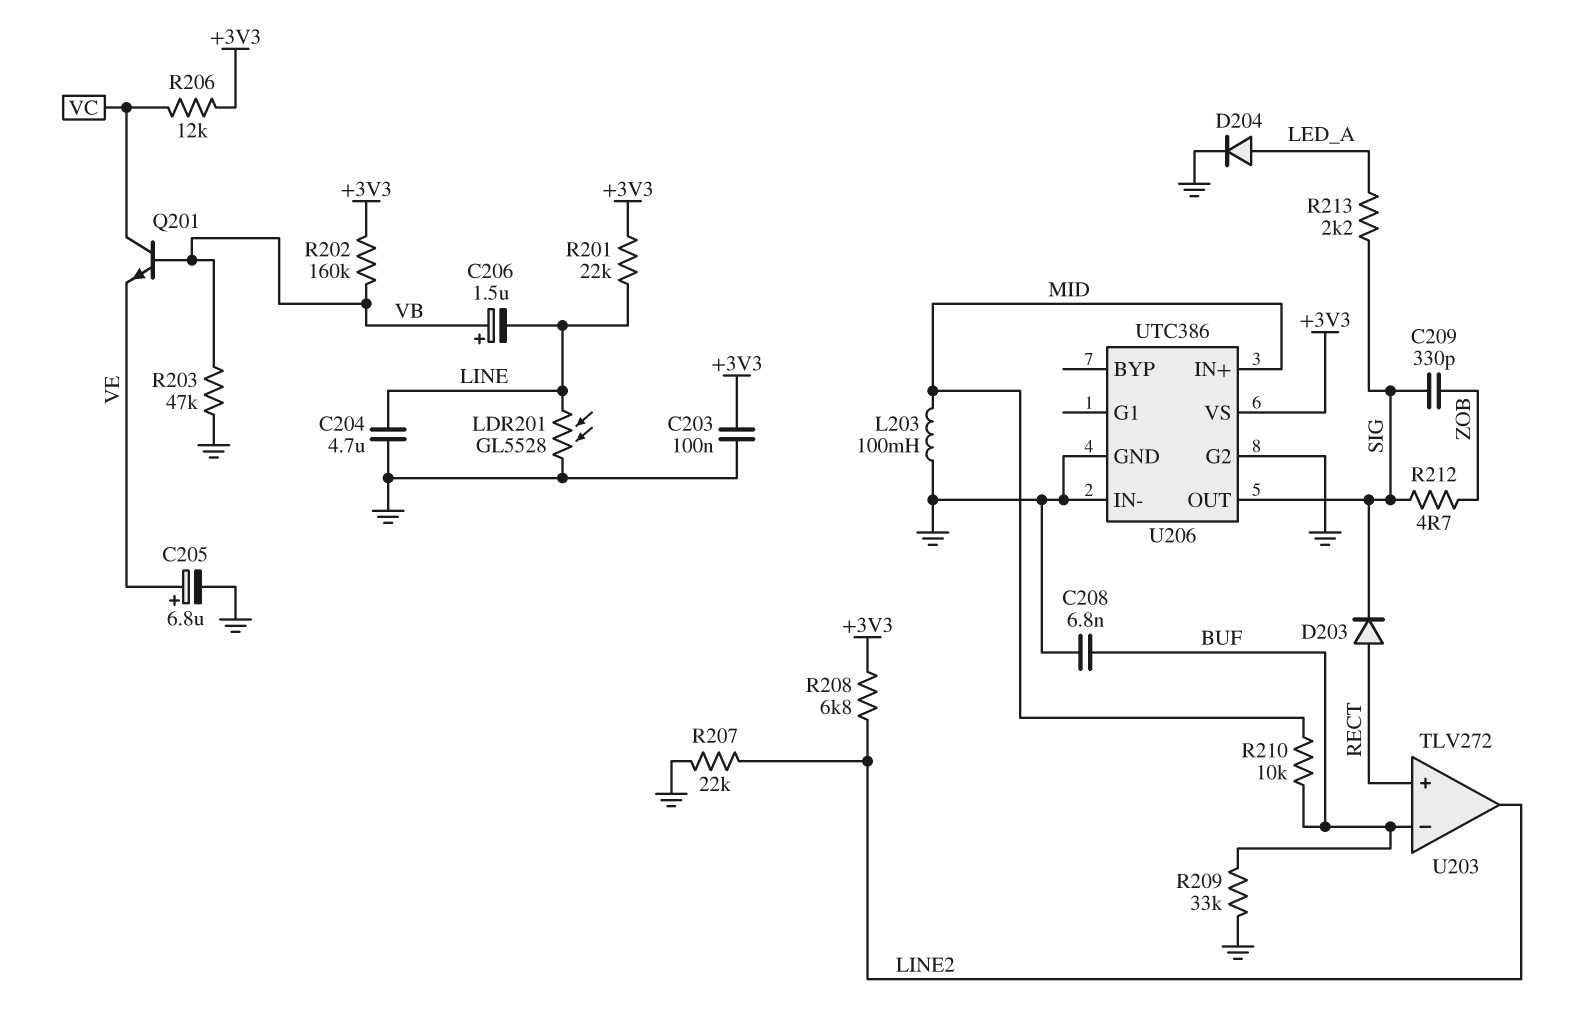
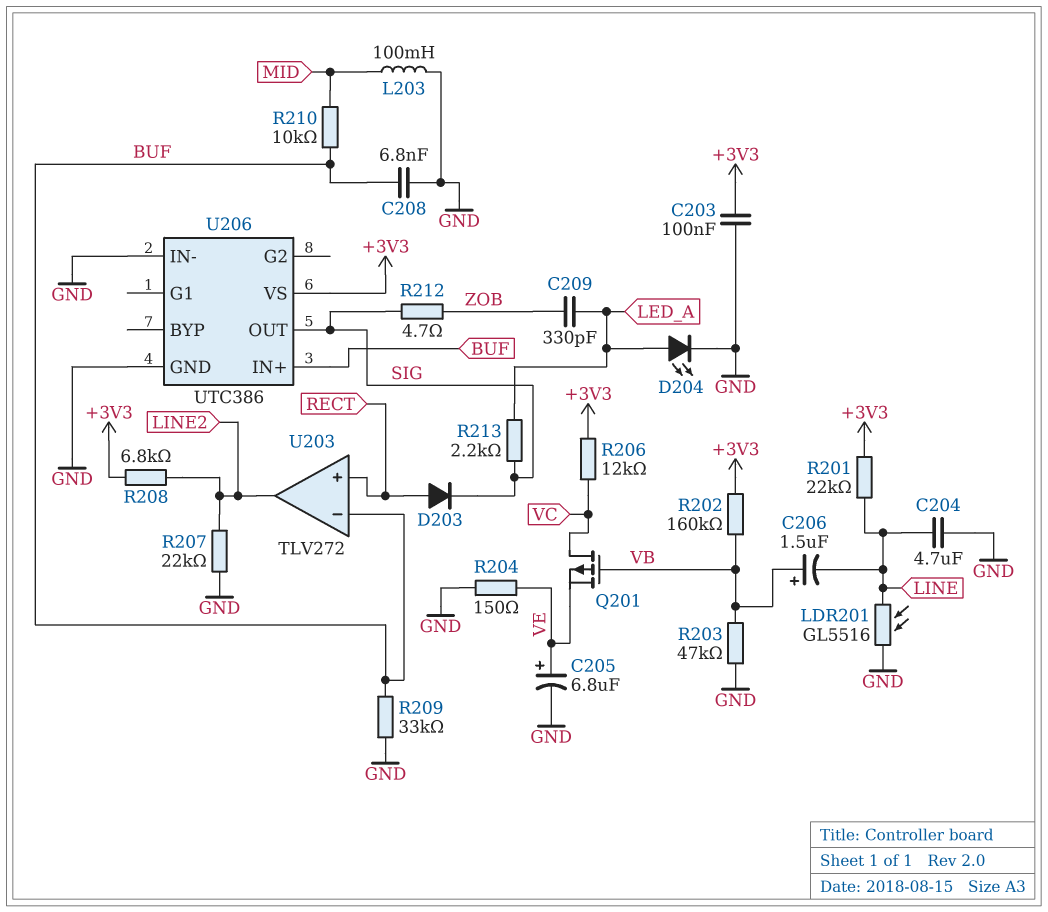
C209: 330pF (SIG, ZOB) -> 330pF (LED_A, ZOB)
D204: diode (A LED_A, K GND) -> LED (A LED_A, K GND)
LDR201: GL5528 (GND, LINE) -> GL5516 (GND, LINE)
Q201: NPN (B VB, C VC, E VE) -> PMOS (G VB, D VC, S VE)
R204: none -> 150 (GND, VE)
U206 pin G2: GND -> none
U206 pin IN+: MID -> BUF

• _What is being asked_
Go through the listing and restate each line word for word, leaving out the pictures.

• _Reply to the exercise_
C209: 330pF (SIG, ZOB) -> 330pF (LED_A, ZOB)
D204: diode (A LED_A, K GND) -> LED (A LED_A, K GND)
LDR201: GL5528 (GND, LINE) -> GL5516 (GND, LINE)
Q201: NPN (B VB, C VC, E VE) -> PMOS (G VB, D VC, S VE)
R204: none -> 150 (GND, VE)
U206 pin G2: GND -> none
U206 pin IN+: MID -> BUF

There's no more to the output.